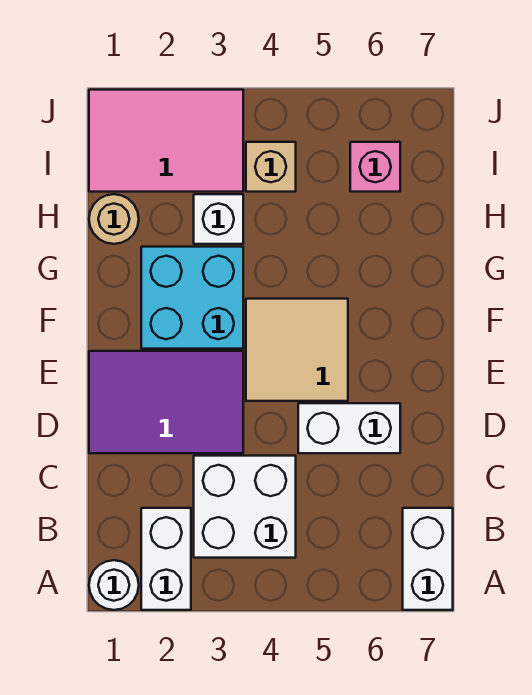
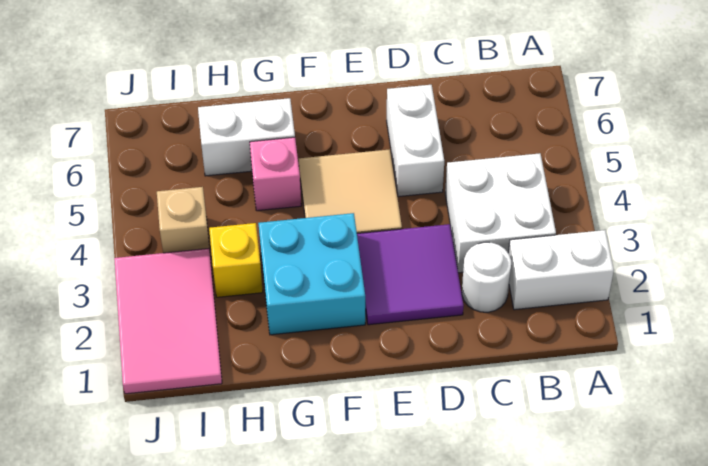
white round brick A1 level 1 -> white round brick C2 level 1
white brick A7:B7 level 1 -> white brick G6:H6 level 1
purple tile D1:E3 level 1 -> purple tile D2:E3 level 1
tan round brick H1 level 1 -> none
white brick H3 level 1 -> yellow brick H3 level 1
pink brick I6 level 1 -> pink brick G5 level 1

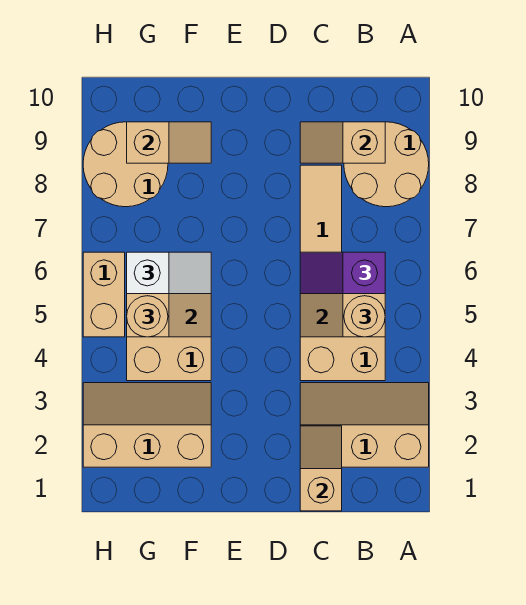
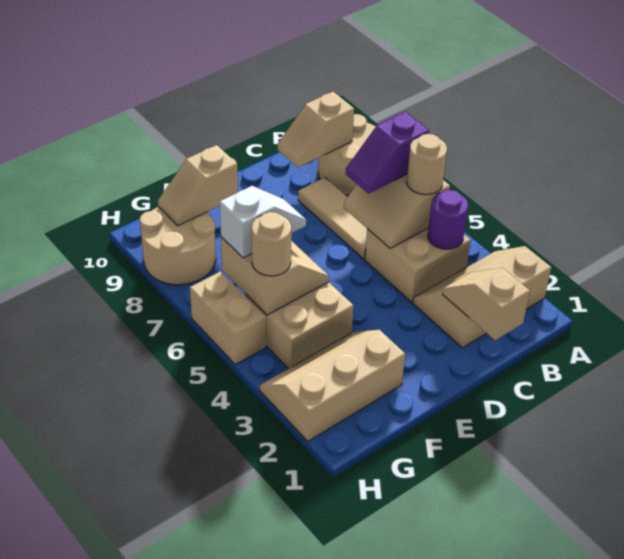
none -> purple round brick B4 level 2
tan slope F9:G9 level 2 top G -> tan slope F9:G9 level 2 top F

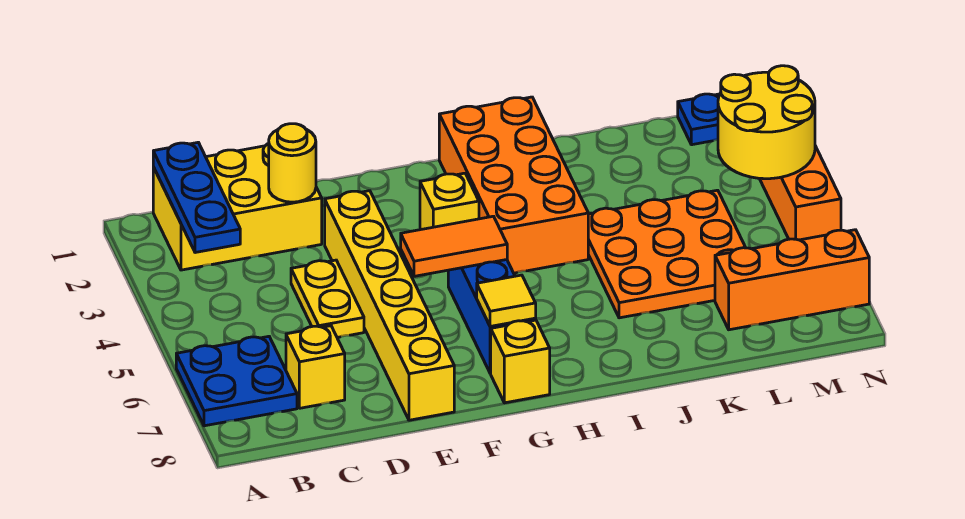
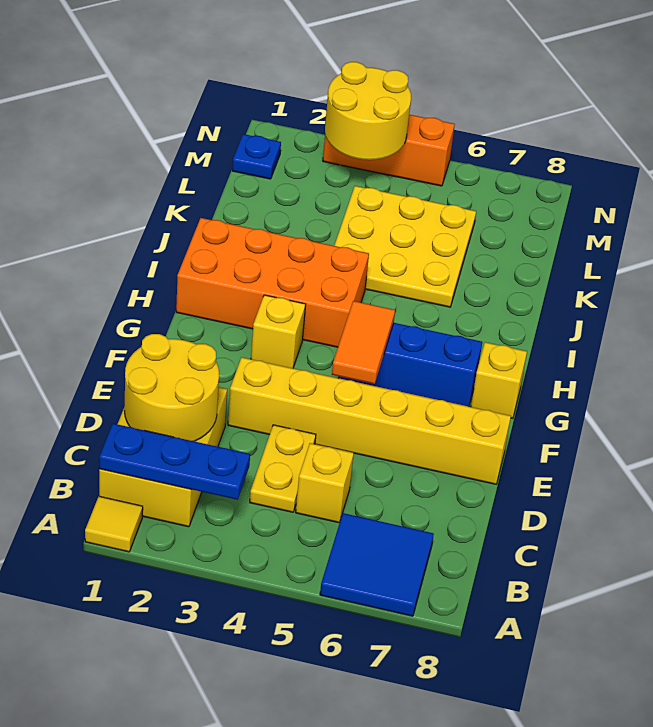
blue plate A6:B7 level 1 -> blue tile A6:B7 level 1
yellow brick C7 level 1 -> yellow brick C5 level 1
yellow round brick D2 level 2 -> yellow round brick C1:D2 level 2
yellow plate D4:D5 level 1 -> yellow plate C4:D4 level 1
yellow tile G7 level 2 -> yellow tile A1 level 1
orange plate J4:L6 level 1 -> yellow plate J4:L6 level 1
orange brick L7:N7 level 1 -> none

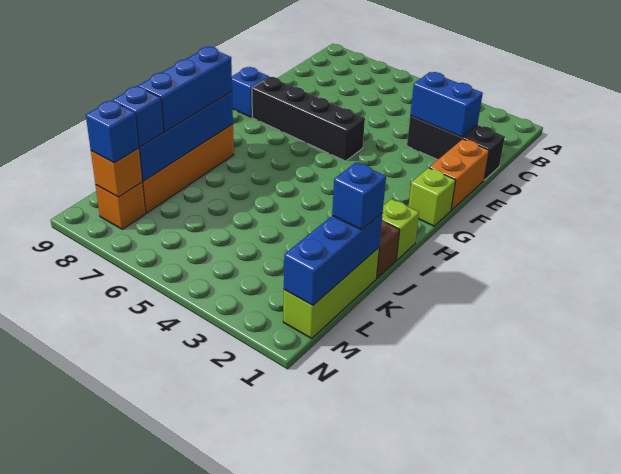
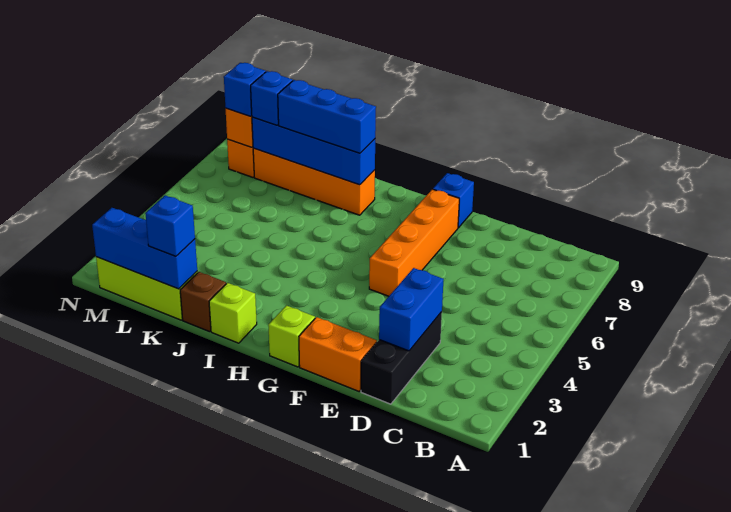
black brick F5:F8 level 1 -> orange brick F5:F8 level 1

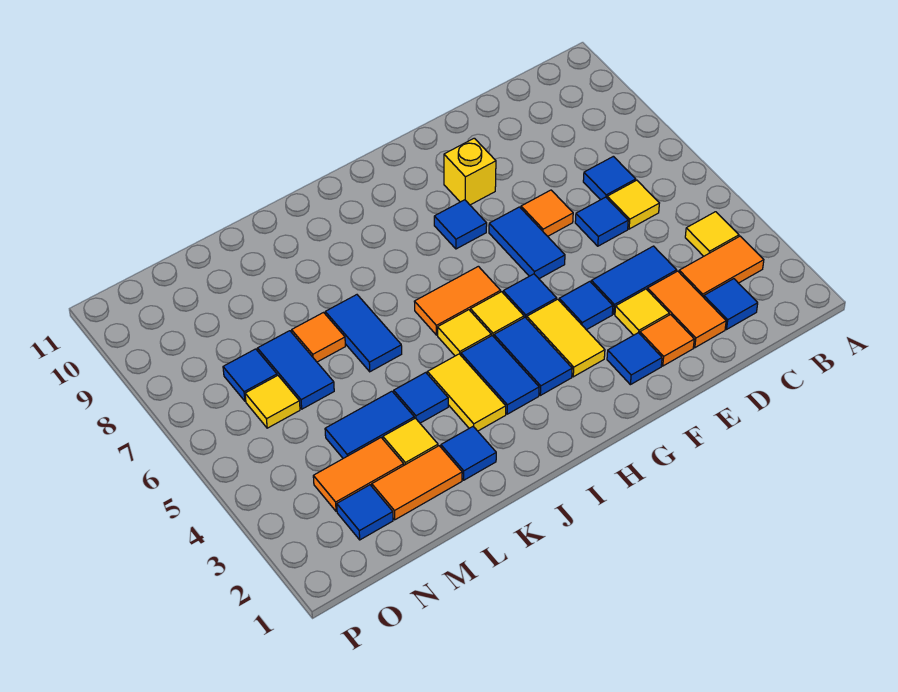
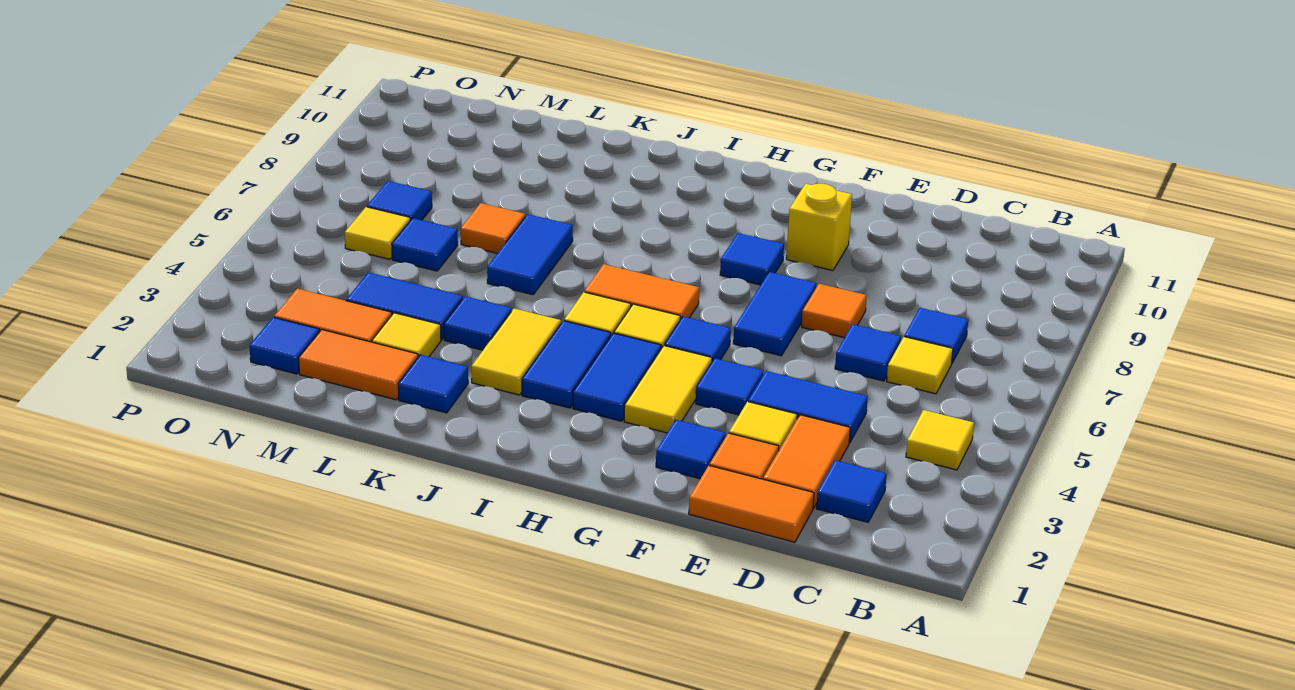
orange tile B3:C3 level 1 -> orange tile D1:E1 level 1
blue tile M6:M7 level 1 -> blue tile M6 level 1

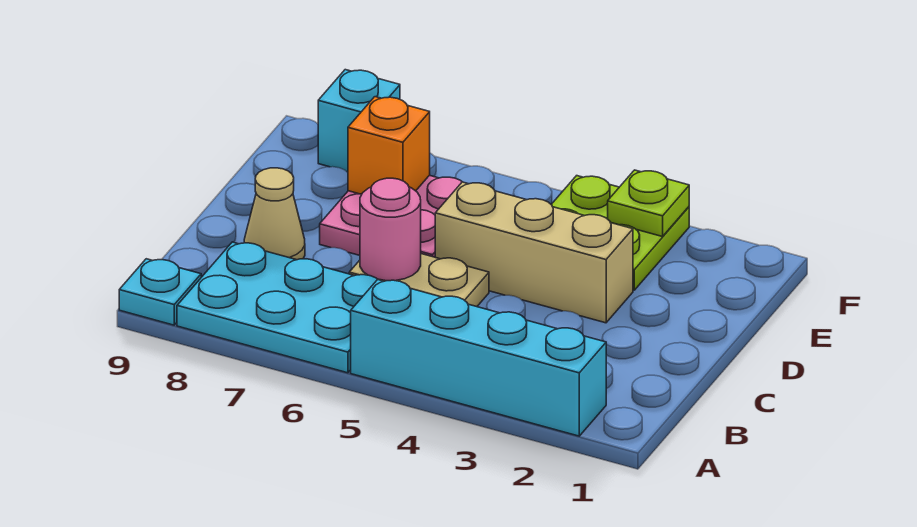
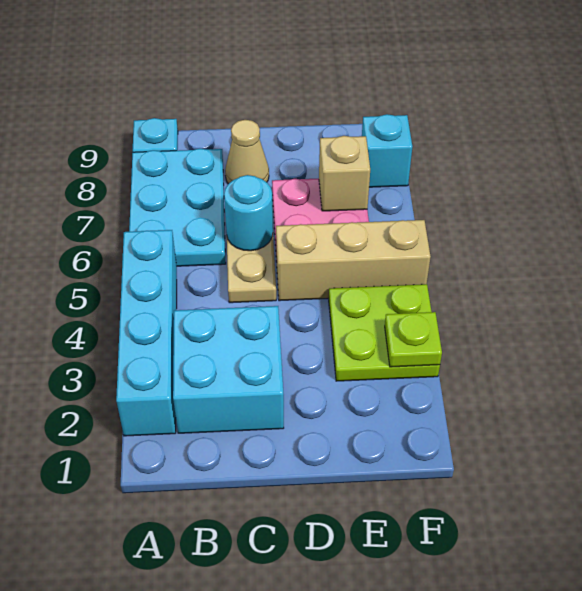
none -> cyan brick B2:C3 level 1
pink round brick C6 level 2 -> cyan round brick C6 level 2
tan brick D3:D5 level 1 -> tan brick D5:F5 level 1
orange brick E7 level 2 -> tan brick E7 level 2

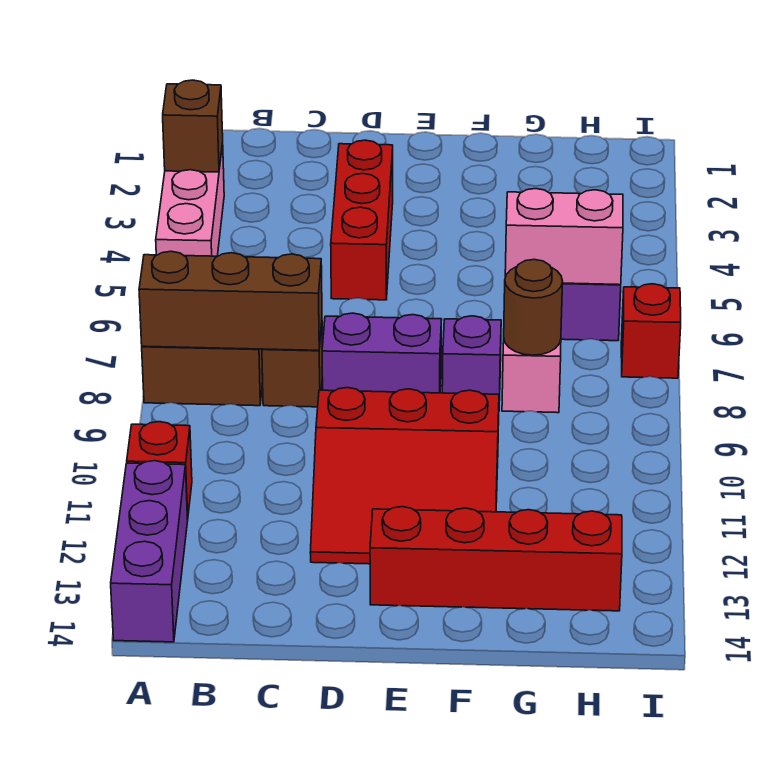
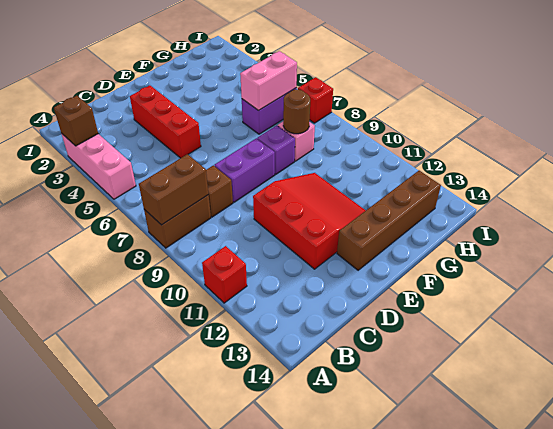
brown brick A8:C8 level 2 -> brown brick A8:B8 level 2
purple brick A12:A14 level 1 -> none
red slope D10:F12 level 1 top 10 -> red slope D10:F12 level 1 top D
red brick E13:H13 level 1 -> brown brick E13:H13 level 1

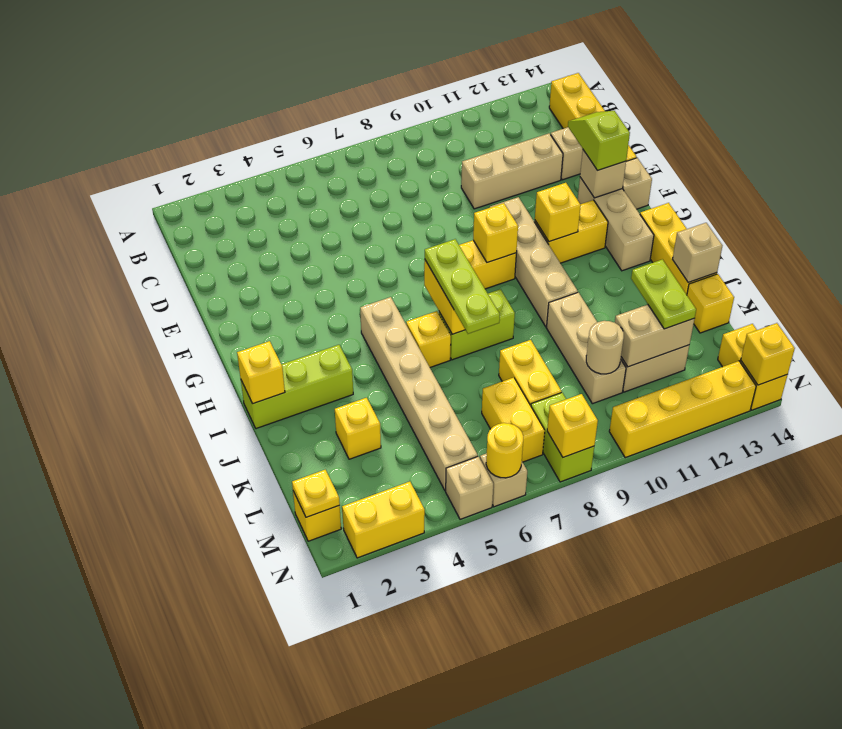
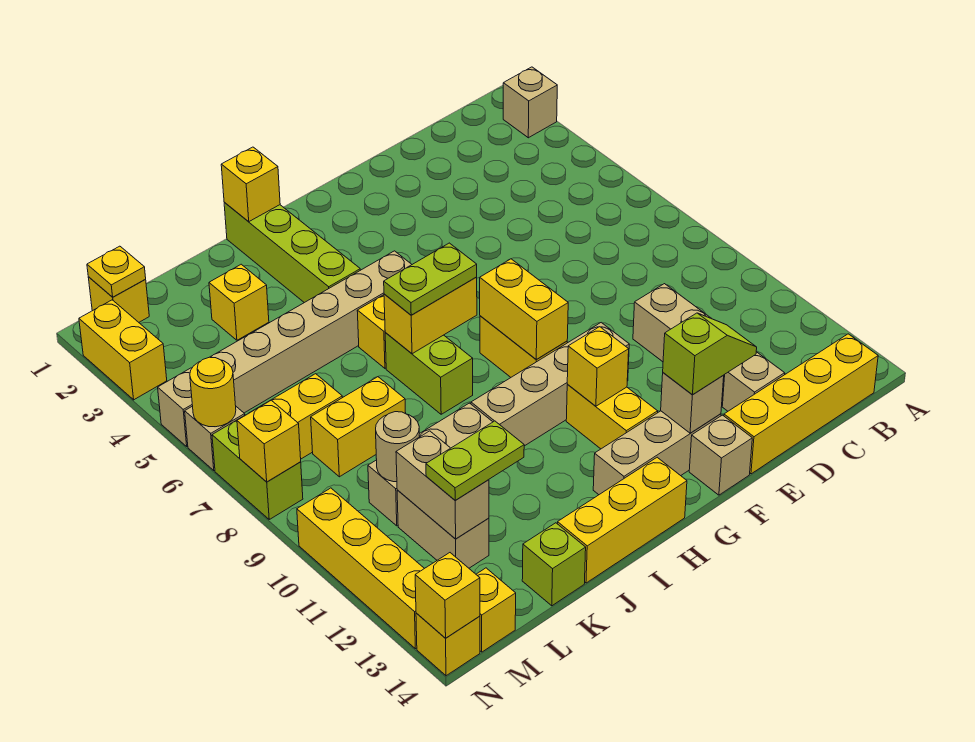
yellow brick G9 level 2 -> yellow brick G8:G9 level 2
lime plate H7:J7 level 3 -> lime plate H7:I7 level 3
lime brick I1:I3 level 1 -> lime brick I1:I4 level 1
tan brick J14 level 2 -> tan brick A2 level 1
yellow brick K14 level 1 -> lime brick K14 level 1
lime brick M8:N8 level 1 -> lime brick N7:N8 level 1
━━━━━━
* **Assigned task**
Above are records; write out the lines from the one with "none -> purple round brick B4 level 2" down to the one with "yellow tile G7", exactly, leaving the pictures out.

* **Answer below**
none -> purple round brick B4 level 2
tan slope F9:G9 level 2 top G -> tan slope F9:G9 level 2 top F

blue plate A6:B7 level 1 -> blue tile A6:B7 level 1
yellow brick C7 level 1 -> yellow brick C5 level 1
yellow round brick D2 level 2 -> yellow round brick C1:D2 level 2
yellow plate D4:D5 level 1 -> yellow plate C4:D4 level 1
yellow tile G7 level 2 -> yellow tile A1 level 1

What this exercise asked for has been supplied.